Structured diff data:
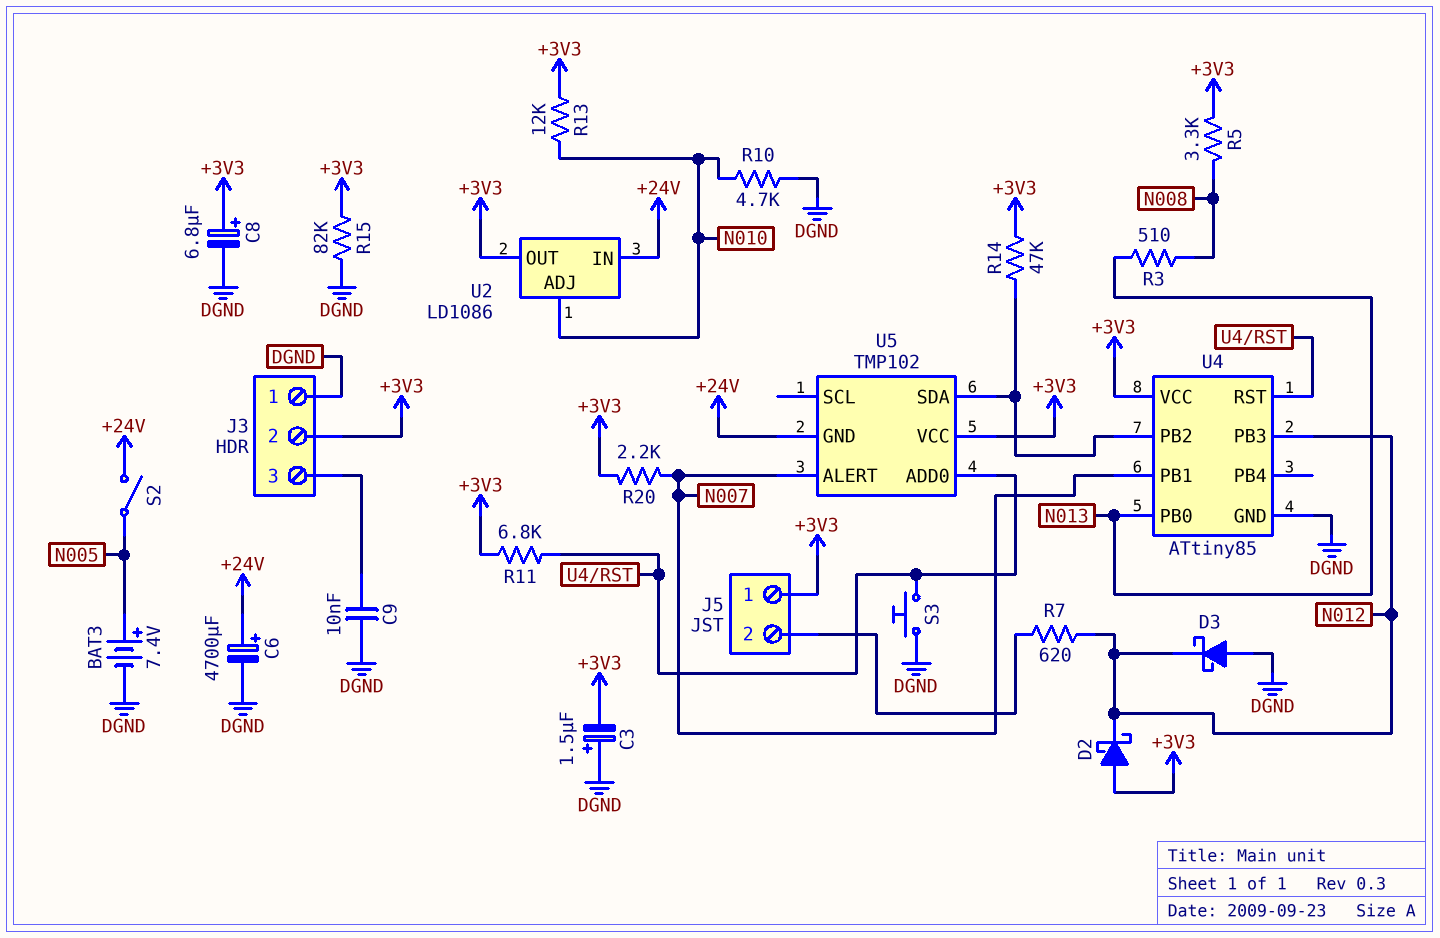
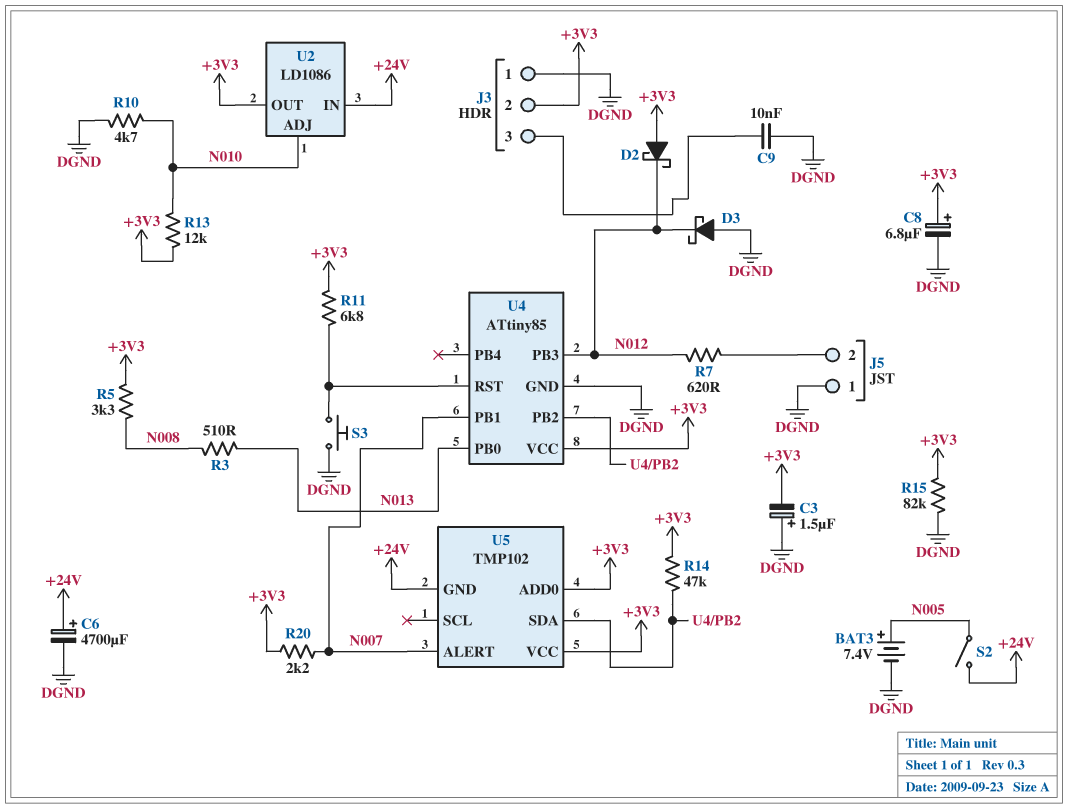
J5 pin 1: +3V3 -> DGND
U5 pin ADD0: U4/RST -> +3V3

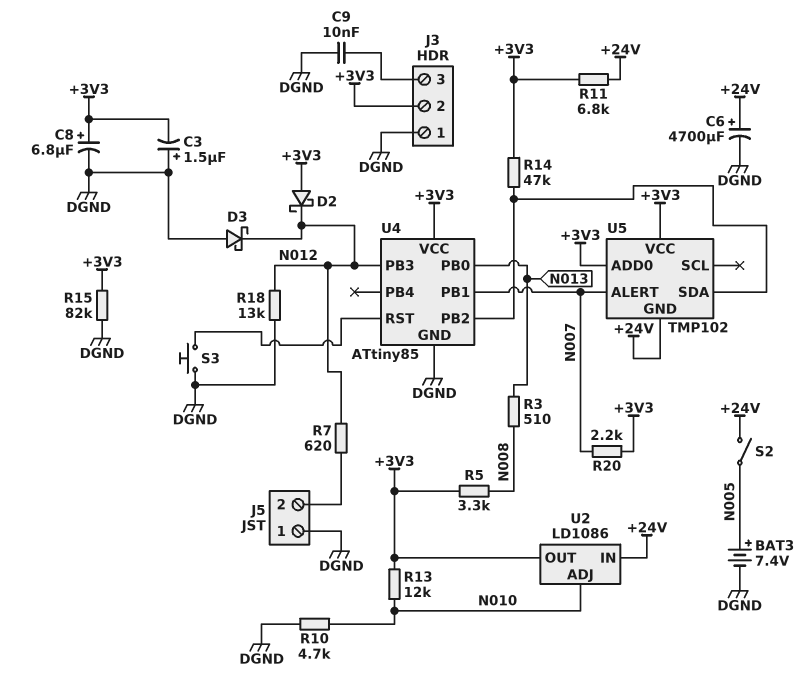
R11: 6.8k (+3V3, U4/RST) -> 6.8k (+3V3, +24V)
R18: none -> 13k (DGND, N012)

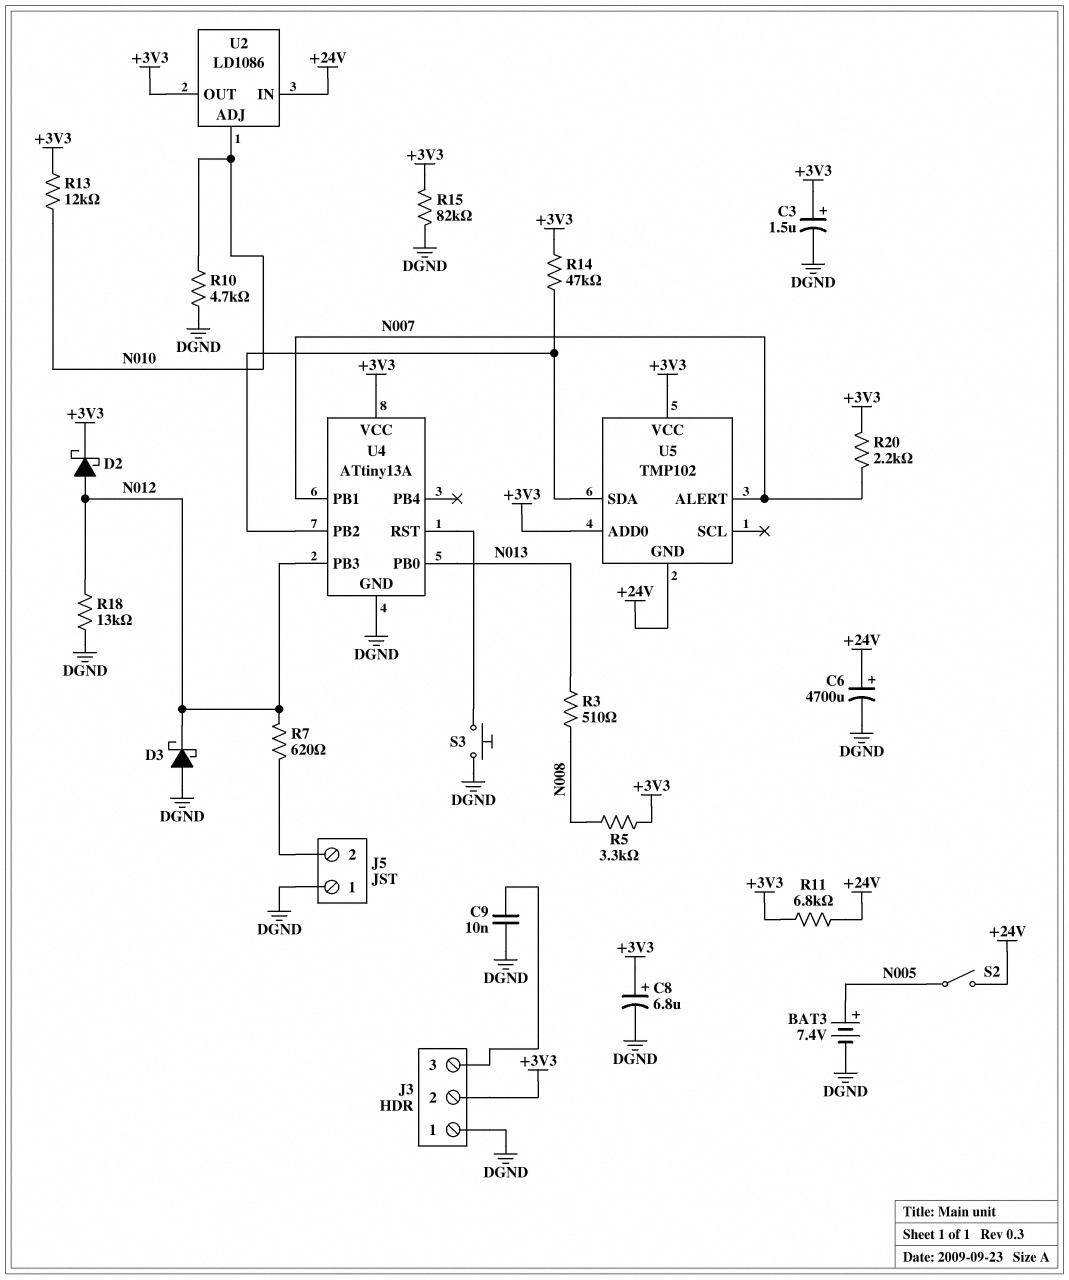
C3: 1.5uF (plus DGND, minus +3V3) -> 1.5uF (plus +3V3, minus DGND)
D2: schottky (A +3V3, K N012) -> schottky (A N012, K +3V3)
U4: ATtiny85 -> ATtiny13A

== REQUIRED ACTION ==
Above are records to transcribe exactly; leave their pictures out.

== THE ANSWER ==
J5 pin 1: +3V3 -> DGND
U5 pin ADD0: U4/RST -> +3V3

R11: 6.8k (+3V3, U4/RST) -> 6.8k (+3V3, +24V)
R18: none -> 13k (DGND, N012)

C3: 1.5uF (plus DGND, minus +3V3) -> 1.5uF (plus +3V3, minus DGND)
D2: schottky (A +3V3, K N012) -> schottky (A N012, K +3V3)
U4: ATtiny85 -> ATtiny13A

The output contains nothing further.